**** DATA EXCERPT

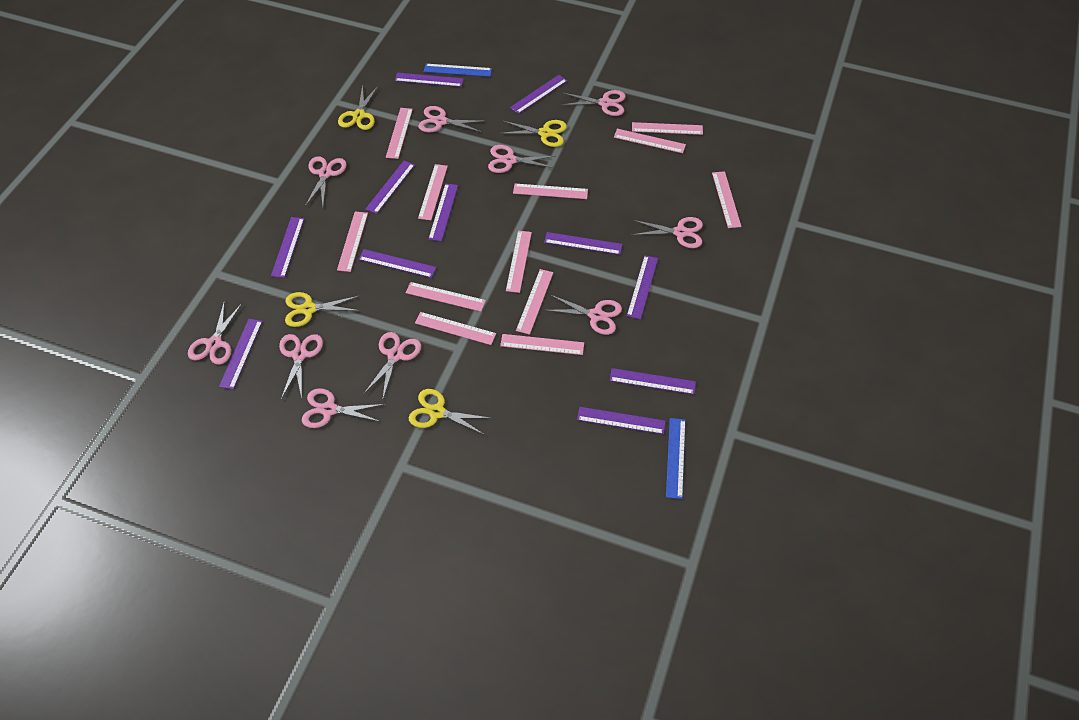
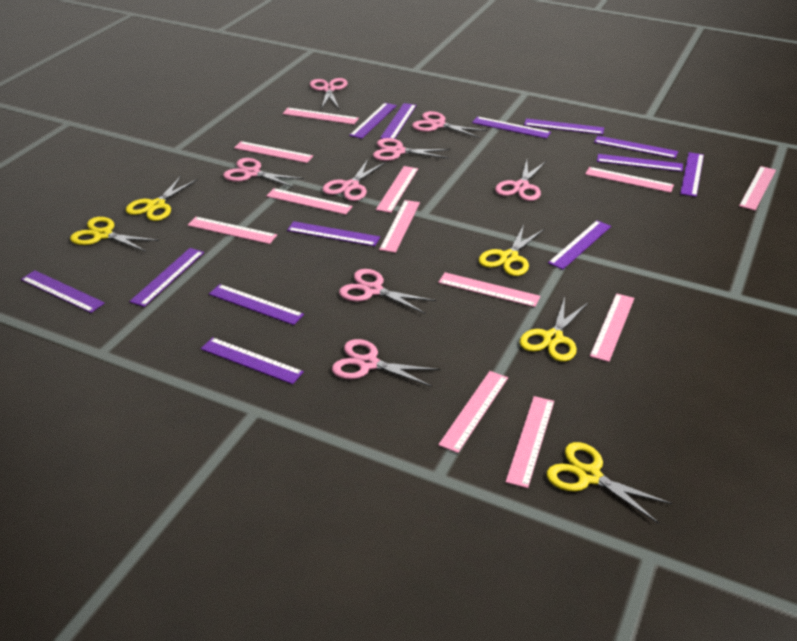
blue ruler: 2 -> 0
pink scissors: 10 -> 8
purple ruler: 11 -> 13
yellow scissors: 4 -> 5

********

■ **TASK TO CARRY OUT**
Only the text of the listing above is copied, exactly as written; its pictures are dropped.

■ **EXERCISE OUTPUT**
blue ruler: 2 -> 0
pink scissors: 10 -> 8
purple ruler: 11 -> 13
yellow scissors: 4 -> 5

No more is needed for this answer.